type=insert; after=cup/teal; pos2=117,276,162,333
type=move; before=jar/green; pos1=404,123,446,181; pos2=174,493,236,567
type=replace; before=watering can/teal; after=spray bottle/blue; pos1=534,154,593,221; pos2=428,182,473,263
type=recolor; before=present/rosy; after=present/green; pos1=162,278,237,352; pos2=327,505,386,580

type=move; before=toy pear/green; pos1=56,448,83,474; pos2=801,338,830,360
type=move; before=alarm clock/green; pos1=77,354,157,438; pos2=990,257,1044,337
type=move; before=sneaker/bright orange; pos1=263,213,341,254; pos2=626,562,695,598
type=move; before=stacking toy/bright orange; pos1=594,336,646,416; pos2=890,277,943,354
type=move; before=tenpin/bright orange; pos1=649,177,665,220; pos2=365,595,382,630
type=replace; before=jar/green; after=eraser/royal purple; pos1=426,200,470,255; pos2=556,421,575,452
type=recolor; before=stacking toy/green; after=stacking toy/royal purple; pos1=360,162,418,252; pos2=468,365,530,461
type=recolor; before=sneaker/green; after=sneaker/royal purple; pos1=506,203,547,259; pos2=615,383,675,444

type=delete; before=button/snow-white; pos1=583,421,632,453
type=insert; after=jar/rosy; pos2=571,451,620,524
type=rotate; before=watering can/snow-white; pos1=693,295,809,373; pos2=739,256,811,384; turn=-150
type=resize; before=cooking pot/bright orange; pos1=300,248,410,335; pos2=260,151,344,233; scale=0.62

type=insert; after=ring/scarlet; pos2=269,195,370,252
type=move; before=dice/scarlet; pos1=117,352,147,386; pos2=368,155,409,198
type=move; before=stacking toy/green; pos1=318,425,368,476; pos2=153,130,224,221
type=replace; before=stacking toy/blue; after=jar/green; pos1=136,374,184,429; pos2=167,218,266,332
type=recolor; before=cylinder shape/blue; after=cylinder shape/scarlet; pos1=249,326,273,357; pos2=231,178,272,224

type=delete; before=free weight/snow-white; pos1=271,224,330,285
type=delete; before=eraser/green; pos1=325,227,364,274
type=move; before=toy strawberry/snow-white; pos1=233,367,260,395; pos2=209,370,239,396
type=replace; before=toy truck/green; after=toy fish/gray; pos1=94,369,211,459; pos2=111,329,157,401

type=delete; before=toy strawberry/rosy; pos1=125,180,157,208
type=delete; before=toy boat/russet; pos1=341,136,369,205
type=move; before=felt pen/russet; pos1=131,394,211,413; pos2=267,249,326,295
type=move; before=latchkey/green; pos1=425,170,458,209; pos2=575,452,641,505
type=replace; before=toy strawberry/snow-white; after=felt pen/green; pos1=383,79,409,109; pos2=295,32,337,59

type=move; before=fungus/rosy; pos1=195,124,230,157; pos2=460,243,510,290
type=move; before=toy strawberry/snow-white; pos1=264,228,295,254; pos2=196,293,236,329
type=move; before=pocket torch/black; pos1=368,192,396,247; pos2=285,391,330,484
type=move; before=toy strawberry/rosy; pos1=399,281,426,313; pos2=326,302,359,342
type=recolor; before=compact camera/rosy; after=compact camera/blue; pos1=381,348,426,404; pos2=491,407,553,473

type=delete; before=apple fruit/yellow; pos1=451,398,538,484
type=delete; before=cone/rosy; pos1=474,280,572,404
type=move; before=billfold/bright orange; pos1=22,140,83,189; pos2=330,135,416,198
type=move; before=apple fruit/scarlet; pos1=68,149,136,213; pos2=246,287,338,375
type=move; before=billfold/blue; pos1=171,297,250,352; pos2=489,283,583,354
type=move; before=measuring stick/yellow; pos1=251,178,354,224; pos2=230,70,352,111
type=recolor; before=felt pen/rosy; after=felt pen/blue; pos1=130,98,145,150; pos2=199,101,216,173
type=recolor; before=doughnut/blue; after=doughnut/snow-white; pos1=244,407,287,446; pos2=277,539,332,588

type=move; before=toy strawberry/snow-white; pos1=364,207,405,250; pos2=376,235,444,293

════════════════════

What you need to do: Which lines above run from the one containing "type=move; before=sneaker/bright orange;" down to the one containing "type=rotate; before=watering can/snow-white;"? Repeat exactly those, both ends included, and nothing else.

Result of this exercise:
type=move; before=sneaker/bright orange; pos1=263,213,341,254; pos2=626,562,695,598
type=move; before=stacking toy/bright orange; pos1=594,336,646,416; pos2=890,277,943,354
type=move; before=tenpin/bright orange; pos1=649,177,665,220; pos2=365,595,382,630
type=replace; before=jar/green; after=eraser/royal purple; pos1=426,200,470,255; pos2=556,421,575,452
type=recolor; before=stacking toy/green; after=stacking toy/royal purple; pos1=360,162,418,252; pos2=468,365,530,461
type=recolor; before=sneaker/green; after=sneaker/royal purple; pos1=506,203,547,259; pos2=615,383,675,444

type=delete; before=button/snow-white; pos1=583,421,632,453
type=insert; after=jar/rosy; pos2=571,451,620,524
type=rotate; before=watering can/snow-white; pos1=693,295,809,373; pos2=739,256,811,384; turn=-150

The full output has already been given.